## EXERCISE BRIEF
Find the line containing "brown cupcake: 6 -> 5" in the listing below. Repeat it exactly, along with each following line up to and including the one containing "pink traffic cone: 3 -> 4".

## PROVIDED RECORDS
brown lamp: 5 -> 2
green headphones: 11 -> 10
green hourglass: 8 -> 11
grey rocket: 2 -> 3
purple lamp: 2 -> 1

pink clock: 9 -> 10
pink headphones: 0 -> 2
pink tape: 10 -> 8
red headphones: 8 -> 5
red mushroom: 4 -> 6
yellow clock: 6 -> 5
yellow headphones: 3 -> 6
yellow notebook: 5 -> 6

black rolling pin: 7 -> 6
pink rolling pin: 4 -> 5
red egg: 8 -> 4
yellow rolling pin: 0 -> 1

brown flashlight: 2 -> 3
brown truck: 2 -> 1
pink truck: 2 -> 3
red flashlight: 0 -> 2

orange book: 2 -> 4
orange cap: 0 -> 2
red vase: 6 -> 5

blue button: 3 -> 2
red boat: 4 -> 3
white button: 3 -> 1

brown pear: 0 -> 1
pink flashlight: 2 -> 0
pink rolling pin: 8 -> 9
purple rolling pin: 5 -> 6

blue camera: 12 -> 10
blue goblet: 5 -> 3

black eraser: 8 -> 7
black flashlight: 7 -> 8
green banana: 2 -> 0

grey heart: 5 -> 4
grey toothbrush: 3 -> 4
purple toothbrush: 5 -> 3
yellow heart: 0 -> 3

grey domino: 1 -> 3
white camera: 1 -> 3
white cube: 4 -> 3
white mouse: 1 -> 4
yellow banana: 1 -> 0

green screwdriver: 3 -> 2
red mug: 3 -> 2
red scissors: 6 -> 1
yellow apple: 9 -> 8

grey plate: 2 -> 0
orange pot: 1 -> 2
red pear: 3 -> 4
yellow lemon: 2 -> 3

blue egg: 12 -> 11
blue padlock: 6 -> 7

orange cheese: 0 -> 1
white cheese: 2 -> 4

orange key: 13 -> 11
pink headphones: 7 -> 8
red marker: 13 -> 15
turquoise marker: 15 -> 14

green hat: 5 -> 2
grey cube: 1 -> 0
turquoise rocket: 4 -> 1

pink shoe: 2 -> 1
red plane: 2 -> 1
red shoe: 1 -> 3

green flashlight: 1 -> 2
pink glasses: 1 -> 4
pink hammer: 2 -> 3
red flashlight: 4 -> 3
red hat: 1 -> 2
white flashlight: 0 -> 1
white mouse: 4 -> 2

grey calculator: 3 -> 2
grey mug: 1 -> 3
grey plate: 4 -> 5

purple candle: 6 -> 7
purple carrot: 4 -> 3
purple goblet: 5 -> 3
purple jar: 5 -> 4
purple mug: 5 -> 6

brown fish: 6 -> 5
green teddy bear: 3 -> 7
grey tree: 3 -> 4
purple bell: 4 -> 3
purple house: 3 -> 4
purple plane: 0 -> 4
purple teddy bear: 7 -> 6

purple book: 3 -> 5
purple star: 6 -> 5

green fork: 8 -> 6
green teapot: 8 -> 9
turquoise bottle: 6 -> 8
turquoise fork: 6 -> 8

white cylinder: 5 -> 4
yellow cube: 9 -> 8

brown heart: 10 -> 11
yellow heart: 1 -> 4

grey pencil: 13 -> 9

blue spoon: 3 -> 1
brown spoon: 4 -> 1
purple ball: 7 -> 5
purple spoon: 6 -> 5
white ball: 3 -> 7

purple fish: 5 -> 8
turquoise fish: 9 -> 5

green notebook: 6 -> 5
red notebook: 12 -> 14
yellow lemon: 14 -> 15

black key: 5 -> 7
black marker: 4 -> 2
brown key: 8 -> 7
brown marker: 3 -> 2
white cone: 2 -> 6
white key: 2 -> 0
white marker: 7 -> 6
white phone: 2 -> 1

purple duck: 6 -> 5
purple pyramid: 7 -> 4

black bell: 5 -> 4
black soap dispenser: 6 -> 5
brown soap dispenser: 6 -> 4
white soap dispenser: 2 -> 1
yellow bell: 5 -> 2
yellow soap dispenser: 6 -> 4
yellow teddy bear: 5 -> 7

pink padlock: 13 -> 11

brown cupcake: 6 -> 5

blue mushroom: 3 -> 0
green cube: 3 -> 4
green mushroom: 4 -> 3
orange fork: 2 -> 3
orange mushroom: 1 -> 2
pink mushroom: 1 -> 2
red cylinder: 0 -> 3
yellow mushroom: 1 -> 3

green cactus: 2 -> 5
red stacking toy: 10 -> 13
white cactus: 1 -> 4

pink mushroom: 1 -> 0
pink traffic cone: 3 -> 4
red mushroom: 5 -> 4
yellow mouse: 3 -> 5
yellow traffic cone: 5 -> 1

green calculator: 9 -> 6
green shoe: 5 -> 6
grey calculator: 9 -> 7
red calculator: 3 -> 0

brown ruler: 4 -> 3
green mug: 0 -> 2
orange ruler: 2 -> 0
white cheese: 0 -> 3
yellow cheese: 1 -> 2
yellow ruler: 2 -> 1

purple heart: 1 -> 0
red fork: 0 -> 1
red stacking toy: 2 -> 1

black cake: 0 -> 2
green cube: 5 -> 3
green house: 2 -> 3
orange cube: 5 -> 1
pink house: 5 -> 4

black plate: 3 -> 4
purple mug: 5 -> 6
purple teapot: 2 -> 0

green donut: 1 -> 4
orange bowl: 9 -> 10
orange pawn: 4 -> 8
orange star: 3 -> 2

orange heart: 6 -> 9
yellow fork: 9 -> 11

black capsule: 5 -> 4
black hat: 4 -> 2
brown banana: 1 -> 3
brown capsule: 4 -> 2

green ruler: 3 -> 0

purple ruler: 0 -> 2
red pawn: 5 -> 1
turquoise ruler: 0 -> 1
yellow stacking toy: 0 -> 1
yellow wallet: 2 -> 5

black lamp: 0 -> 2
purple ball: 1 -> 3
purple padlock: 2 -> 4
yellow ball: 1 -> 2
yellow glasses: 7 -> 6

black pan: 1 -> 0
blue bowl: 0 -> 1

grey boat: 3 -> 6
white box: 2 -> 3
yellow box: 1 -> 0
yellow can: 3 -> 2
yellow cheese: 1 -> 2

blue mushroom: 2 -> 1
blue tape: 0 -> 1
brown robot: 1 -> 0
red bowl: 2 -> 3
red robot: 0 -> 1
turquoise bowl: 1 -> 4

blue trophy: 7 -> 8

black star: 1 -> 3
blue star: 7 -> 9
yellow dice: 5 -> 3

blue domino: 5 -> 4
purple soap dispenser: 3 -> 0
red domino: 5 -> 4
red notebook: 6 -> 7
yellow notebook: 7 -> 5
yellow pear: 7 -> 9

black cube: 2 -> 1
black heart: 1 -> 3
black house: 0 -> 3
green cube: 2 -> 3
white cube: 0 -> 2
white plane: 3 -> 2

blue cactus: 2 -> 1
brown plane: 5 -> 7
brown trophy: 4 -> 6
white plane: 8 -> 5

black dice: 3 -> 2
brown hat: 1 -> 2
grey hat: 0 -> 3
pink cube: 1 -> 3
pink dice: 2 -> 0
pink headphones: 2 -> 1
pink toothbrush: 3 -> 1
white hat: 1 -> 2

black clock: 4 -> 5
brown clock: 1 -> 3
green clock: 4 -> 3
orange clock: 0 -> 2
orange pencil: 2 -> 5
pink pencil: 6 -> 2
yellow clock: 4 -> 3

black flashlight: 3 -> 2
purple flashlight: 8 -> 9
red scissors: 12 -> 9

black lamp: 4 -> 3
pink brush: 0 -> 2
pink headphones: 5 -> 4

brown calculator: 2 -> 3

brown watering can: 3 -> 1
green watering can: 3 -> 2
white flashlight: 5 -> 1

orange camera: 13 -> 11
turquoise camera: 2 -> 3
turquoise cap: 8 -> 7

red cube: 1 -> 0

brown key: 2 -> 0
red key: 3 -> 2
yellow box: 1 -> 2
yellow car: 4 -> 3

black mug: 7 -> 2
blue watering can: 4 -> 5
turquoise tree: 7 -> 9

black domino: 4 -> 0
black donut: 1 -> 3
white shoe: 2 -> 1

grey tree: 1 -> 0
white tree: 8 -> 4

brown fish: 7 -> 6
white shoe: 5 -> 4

## ANSWER BELOW
brown cupcake: 6 -> 5

blue mushroom: 3 -> 0
green cube: 3 -> 4
green mushroom: 4 -> 3
orange fork: 2 -> 3
orange mushroom: 1 -> 2
pink mushroom: 1 -> 2
red cylinder: 0 -> 3
yellow mushroom: 1 -> 3

green cactus: 2 -> 5
red stacking toy: 10 -> 13
white cactus: 1 -> 4

pink mushroom: 1 -> 0
pink traffic cone: 3 -> 4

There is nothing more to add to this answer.